→ RECORDS
::::::
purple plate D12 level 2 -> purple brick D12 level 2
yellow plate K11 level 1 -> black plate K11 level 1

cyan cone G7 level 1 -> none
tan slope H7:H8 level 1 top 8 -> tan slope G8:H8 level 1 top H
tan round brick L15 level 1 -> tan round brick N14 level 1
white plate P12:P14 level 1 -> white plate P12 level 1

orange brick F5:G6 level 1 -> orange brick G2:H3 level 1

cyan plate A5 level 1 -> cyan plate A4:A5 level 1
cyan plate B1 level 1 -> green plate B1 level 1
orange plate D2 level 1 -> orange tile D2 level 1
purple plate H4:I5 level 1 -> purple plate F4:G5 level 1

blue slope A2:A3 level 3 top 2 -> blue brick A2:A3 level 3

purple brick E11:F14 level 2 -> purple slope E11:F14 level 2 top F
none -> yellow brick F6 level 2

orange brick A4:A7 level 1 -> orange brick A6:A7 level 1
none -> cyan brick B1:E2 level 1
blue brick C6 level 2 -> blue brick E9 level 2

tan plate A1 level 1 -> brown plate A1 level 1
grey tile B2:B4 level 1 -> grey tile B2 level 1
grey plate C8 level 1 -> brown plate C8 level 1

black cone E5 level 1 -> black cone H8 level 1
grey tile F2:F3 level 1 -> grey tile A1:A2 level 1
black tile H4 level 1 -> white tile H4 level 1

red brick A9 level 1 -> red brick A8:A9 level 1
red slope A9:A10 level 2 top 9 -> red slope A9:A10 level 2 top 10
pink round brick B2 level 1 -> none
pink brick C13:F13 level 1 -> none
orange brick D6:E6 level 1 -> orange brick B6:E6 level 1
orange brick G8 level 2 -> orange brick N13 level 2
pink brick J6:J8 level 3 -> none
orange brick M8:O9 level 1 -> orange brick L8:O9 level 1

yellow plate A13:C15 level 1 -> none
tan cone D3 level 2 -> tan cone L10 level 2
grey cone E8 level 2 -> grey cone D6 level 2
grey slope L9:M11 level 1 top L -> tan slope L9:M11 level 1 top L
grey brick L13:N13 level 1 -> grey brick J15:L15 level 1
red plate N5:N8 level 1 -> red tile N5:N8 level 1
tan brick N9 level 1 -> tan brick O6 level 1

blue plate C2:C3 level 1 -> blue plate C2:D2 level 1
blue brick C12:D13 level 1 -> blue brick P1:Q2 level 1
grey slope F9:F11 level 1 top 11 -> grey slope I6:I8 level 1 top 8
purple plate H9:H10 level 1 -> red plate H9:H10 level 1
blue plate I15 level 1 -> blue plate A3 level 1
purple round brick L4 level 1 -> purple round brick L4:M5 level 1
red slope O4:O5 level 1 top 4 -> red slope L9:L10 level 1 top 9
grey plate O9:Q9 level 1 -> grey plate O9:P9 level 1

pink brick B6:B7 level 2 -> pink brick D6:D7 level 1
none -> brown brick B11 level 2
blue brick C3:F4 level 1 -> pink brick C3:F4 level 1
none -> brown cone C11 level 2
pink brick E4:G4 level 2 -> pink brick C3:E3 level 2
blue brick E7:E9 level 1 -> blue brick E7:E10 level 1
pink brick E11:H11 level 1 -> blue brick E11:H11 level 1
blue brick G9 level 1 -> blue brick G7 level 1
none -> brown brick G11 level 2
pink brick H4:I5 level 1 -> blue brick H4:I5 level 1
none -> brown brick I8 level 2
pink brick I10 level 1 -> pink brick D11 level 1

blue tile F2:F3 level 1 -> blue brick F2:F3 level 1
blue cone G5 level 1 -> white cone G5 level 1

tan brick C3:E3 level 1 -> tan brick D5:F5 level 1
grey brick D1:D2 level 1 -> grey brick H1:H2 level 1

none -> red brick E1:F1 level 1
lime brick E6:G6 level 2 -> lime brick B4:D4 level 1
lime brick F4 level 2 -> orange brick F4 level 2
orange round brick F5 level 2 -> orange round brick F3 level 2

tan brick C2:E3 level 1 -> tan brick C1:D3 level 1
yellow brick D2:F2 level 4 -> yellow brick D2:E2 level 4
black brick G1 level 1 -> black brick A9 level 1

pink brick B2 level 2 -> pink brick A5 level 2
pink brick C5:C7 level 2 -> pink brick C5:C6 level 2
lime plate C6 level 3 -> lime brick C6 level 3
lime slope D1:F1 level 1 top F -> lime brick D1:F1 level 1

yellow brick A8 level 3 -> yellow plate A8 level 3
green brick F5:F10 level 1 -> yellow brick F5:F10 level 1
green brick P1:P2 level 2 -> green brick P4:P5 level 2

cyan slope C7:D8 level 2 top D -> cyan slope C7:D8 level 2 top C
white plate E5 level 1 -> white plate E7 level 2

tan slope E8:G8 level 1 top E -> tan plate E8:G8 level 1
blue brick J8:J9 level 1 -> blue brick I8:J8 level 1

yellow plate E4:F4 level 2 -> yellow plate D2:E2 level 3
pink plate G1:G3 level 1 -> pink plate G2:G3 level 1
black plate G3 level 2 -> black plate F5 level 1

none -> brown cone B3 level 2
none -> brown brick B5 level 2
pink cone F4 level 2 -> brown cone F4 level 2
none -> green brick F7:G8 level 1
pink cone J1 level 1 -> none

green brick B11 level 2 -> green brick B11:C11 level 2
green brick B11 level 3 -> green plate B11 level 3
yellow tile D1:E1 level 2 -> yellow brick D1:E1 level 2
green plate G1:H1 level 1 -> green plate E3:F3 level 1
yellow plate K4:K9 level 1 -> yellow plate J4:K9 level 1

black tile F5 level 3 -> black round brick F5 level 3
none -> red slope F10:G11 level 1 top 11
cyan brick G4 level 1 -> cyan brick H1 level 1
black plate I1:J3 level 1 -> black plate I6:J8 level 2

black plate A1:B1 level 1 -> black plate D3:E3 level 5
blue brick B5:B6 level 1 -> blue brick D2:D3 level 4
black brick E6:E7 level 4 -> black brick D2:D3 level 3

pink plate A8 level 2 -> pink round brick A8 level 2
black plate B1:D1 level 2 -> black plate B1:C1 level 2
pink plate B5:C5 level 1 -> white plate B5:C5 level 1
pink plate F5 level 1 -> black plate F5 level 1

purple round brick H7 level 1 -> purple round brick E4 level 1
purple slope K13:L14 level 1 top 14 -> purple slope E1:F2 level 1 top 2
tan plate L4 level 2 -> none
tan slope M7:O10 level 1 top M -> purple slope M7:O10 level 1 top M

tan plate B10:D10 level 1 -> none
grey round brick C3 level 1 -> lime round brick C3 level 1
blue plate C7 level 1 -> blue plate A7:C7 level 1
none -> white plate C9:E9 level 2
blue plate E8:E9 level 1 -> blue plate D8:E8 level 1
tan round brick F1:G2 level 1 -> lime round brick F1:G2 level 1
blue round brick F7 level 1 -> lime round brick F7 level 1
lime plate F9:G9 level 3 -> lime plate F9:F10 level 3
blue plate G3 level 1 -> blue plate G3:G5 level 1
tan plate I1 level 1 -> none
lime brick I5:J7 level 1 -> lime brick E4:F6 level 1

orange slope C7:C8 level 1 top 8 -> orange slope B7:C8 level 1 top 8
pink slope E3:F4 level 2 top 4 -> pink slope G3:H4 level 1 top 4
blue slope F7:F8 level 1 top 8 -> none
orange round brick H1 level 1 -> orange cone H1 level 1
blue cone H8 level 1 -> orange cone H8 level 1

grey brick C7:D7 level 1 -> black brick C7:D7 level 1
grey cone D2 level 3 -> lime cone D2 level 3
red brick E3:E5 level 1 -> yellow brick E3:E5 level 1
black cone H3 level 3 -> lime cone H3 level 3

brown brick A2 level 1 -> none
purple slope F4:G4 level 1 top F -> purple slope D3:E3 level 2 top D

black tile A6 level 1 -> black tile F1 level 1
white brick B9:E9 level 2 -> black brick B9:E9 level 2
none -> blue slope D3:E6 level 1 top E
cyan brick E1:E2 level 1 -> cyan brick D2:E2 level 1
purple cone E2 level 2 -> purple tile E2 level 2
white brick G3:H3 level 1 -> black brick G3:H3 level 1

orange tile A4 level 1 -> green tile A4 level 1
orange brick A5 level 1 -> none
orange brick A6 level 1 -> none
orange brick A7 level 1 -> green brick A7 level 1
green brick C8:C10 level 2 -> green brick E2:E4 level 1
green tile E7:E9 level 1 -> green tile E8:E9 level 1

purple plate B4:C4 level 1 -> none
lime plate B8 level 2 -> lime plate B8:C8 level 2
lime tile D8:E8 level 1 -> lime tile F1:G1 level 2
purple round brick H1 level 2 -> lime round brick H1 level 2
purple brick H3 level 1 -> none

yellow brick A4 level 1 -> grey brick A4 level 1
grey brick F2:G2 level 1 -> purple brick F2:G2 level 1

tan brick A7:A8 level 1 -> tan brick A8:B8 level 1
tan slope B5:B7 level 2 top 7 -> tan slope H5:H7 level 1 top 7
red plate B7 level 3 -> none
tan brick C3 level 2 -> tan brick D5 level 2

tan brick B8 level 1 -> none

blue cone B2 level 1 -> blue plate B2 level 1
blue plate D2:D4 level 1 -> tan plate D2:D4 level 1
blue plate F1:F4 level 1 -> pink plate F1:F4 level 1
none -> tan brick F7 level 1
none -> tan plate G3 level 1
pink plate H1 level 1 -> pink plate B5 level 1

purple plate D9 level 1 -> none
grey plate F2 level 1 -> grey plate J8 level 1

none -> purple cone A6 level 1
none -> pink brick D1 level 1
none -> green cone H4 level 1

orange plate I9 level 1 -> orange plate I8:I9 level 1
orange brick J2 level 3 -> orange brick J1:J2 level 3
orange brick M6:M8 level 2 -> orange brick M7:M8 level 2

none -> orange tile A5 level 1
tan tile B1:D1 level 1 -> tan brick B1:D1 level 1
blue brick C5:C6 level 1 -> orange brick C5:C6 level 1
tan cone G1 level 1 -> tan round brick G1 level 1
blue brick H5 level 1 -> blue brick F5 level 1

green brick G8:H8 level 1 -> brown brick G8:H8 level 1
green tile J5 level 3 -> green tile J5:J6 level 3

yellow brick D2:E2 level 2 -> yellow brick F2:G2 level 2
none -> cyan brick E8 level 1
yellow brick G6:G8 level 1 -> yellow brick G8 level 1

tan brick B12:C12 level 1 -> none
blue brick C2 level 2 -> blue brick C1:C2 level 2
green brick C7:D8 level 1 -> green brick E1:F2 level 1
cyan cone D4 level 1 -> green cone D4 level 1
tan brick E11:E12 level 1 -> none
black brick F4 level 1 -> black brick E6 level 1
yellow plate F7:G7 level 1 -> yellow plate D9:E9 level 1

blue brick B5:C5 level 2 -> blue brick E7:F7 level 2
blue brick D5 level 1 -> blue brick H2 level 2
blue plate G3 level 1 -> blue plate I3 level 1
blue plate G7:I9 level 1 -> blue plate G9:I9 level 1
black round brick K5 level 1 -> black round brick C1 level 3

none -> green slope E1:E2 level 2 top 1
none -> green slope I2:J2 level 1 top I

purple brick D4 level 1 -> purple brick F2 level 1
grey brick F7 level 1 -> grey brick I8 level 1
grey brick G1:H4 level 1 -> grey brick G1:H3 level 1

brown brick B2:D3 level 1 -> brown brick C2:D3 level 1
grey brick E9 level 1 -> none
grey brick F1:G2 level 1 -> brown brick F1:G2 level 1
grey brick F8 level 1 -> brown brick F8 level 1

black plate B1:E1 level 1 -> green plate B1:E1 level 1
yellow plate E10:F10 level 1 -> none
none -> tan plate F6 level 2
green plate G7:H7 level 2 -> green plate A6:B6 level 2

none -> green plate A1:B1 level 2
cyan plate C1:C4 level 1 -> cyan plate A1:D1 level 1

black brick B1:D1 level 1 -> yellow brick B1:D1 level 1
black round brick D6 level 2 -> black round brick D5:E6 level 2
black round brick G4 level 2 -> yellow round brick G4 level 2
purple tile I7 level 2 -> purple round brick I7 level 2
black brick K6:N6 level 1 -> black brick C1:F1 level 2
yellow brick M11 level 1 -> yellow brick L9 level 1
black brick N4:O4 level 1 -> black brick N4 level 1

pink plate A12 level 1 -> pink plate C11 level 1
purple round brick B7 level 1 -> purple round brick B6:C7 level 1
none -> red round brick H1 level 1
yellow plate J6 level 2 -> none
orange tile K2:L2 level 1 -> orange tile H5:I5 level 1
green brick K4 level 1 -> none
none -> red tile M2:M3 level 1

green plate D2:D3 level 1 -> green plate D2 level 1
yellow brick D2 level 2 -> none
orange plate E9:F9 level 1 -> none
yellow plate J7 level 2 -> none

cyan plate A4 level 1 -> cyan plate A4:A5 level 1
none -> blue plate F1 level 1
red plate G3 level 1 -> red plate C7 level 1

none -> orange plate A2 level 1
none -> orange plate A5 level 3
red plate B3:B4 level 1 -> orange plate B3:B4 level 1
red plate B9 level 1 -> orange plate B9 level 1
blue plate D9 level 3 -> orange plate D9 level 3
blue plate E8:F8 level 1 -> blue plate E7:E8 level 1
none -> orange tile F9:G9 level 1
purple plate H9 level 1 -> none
::::::
→ TO DO
Reproduce verbatim only the segment of the listing bounded by the line containing "green brick P1:P2" and the line containing "tan slope E8:G8", with both boundary lines included.

→ THE ANSWER
green brick P1:P2 level 2 -> green brick P4:P5 level 2

cyan slope C7:D8 level 2 top D -> cyan slope C7:D8 level 2 top C
white plate E5 level 1 -> white plate E7 level 2

tan slope E8:G8 level 1 top E -> tan plate E8:G8 level 1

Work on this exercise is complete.